Before-and-after object lists
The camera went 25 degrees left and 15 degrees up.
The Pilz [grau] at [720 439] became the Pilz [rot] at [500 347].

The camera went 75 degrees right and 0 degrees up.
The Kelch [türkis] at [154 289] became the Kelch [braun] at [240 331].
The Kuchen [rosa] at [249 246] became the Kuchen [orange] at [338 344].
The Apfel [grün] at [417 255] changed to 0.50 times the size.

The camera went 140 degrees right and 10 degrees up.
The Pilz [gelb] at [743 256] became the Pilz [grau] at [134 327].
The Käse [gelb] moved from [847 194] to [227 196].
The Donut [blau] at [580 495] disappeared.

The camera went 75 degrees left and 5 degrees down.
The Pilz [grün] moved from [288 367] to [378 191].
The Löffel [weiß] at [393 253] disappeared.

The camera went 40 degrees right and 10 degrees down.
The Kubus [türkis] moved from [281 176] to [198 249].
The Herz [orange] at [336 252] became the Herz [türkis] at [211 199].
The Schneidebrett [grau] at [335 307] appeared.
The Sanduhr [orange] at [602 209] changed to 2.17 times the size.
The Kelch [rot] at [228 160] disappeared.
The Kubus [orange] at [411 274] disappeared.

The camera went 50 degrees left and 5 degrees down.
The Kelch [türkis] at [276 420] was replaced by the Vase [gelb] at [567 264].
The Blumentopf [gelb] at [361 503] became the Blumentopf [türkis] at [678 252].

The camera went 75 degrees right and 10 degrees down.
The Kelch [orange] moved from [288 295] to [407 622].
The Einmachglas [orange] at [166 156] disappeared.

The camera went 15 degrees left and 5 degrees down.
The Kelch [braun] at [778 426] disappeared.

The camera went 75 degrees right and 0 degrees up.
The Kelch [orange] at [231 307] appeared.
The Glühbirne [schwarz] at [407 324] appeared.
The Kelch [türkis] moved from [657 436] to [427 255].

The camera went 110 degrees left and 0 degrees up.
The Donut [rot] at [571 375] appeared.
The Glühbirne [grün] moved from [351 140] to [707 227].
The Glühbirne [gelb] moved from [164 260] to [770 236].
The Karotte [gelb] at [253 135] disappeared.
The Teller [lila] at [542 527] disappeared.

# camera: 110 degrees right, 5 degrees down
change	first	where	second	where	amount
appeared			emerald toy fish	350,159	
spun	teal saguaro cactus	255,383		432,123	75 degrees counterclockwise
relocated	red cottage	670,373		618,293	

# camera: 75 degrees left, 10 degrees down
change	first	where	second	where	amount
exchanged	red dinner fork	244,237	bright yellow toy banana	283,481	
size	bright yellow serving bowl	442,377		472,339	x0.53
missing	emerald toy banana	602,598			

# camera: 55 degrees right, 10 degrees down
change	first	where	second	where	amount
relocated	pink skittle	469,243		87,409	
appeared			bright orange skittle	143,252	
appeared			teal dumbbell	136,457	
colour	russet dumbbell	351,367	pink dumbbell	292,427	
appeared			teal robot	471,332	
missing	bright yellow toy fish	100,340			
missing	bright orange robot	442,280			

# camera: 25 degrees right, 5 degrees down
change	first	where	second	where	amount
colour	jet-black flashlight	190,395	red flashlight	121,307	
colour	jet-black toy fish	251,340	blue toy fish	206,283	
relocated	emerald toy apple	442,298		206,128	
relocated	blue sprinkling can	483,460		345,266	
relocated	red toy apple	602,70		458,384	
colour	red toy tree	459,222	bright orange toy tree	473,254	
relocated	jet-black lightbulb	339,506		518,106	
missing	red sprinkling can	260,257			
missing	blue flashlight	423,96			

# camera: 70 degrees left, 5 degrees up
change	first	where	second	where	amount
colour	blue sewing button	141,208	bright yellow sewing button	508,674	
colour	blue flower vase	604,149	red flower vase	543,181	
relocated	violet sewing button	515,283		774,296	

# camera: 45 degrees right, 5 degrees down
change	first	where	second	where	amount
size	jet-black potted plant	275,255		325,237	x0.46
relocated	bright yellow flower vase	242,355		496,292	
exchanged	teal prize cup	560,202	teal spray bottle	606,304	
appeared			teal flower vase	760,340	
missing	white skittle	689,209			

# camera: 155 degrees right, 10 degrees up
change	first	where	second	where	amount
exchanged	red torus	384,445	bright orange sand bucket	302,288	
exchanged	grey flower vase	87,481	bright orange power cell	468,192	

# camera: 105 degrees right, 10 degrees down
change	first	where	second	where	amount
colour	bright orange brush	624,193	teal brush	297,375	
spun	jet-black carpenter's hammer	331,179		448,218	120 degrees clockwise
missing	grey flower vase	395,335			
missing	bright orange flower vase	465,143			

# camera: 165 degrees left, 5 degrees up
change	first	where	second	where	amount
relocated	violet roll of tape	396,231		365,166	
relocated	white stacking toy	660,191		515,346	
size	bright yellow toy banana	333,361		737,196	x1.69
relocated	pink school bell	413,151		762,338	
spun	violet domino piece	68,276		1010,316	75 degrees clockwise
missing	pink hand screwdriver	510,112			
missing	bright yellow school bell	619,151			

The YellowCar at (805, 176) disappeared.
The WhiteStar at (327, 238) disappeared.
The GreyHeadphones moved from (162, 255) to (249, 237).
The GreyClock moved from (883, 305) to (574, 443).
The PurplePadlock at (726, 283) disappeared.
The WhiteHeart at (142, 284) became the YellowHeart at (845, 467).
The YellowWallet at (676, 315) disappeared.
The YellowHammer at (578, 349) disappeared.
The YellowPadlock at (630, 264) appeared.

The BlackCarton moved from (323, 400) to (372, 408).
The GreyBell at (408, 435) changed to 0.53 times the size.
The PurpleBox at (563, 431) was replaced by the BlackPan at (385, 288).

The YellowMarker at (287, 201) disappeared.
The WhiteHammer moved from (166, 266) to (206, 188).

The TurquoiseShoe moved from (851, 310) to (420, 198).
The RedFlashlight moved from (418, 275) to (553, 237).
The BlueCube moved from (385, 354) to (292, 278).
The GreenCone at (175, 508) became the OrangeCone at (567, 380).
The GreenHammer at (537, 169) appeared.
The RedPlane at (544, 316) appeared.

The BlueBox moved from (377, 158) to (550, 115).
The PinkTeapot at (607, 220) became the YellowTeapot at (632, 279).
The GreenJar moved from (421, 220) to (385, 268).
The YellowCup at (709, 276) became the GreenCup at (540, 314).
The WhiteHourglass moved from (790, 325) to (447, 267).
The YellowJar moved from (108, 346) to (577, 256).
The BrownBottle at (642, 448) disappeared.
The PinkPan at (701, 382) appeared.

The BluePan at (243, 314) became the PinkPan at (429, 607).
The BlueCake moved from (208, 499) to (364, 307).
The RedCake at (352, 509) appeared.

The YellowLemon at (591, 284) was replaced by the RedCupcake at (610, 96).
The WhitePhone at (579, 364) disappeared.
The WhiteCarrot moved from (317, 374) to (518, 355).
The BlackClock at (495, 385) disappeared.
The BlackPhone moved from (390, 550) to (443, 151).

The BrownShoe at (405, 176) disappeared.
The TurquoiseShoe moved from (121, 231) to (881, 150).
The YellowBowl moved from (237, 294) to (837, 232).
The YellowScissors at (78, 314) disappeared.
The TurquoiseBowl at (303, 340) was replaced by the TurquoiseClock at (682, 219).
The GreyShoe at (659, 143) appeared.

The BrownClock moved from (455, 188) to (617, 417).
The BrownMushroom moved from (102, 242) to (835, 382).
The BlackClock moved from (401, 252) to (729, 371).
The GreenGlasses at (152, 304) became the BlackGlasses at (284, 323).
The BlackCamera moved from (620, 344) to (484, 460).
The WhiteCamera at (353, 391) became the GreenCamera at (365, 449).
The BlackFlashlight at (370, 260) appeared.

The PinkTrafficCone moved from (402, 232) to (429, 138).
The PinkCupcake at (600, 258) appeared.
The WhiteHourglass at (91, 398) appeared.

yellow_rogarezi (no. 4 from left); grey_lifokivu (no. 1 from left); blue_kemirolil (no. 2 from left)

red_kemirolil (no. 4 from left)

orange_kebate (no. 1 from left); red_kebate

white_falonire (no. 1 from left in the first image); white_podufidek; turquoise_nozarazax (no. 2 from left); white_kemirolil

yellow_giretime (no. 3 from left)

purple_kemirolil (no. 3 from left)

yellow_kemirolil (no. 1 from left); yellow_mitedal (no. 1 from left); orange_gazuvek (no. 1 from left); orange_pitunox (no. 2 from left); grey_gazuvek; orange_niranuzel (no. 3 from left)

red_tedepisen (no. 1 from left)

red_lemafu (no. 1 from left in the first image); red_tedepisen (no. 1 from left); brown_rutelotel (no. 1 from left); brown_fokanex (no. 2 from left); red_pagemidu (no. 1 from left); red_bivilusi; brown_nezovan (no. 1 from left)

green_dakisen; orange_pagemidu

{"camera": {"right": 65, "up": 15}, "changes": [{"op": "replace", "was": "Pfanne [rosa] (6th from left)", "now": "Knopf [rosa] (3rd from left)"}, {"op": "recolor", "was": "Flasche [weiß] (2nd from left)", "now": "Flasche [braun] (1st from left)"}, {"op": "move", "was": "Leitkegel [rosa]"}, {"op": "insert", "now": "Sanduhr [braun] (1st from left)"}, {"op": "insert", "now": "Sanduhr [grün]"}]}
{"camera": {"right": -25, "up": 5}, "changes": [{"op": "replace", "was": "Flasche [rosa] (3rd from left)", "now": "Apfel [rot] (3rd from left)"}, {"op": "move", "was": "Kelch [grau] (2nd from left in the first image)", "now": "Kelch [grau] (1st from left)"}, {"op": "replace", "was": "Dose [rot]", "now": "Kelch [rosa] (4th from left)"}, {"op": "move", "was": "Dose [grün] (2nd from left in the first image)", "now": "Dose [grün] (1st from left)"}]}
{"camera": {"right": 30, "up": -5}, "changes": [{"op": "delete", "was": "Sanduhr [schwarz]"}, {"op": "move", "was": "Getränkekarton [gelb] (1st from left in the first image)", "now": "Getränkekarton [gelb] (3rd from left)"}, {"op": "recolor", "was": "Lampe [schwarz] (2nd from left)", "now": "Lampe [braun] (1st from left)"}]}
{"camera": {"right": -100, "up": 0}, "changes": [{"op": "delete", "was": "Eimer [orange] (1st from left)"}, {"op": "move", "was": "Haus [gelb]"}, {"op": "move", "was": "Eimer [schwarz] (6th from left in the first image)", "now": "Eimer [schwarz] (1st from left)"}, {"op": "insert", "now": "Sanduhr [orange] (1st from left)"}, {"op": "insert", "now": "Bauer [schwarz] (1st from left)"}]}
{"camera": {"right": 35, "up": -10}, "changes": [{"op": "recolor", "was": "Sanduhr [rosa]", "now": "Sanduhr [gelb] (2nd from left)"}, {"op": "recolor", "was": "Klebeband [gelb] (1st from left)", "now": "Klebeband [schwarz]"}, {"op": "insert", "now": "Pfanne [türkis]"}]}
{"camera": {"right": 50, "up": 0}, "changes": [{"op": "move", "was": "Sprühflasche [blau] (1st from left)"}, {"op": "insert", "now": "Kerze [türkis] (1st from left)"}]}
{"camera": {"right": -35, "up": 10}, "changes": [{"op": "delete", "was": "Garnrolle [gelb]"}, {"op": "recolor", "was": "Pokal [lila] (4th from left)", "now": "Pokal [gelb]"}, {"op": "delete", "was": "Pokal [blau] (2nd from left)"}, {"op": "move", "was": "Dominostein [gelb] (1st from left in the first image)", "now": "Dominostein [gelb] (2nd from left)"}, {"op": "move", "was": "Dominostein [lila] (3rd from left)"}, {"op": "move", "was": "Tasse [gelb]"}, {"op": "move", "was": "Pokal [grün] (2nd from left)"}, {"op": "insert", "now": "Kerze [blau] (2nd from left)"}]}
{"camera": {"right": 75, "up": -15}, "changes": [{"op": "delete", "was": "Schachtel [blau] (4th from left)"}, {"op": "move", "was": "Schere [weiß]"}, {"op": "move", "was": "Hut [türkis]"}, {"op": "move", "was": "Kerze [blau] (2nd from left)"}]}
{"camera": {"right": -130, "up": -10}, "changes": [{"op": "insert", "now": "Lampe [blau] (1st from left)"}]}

## TASK OBJECTIVE
Please return only the lines above, starting at the line that has "The GreyClock moved" and ending at the line that has "The YellowHammer at (578, 349) disappeared.", keeping both and leaving each one unchanged.

## EXERCISE ANSWER
The GreyClock moved from (883, 305) to (574, 443).
The PurplePadlock at (726, 283) disappeared.
The WhiteHeart at (142, 284) became the YellowHeart at (845, 467).
The YellowWallet at (676, 315) disappeared.
The YellowHammer at (578, 349) disappeared.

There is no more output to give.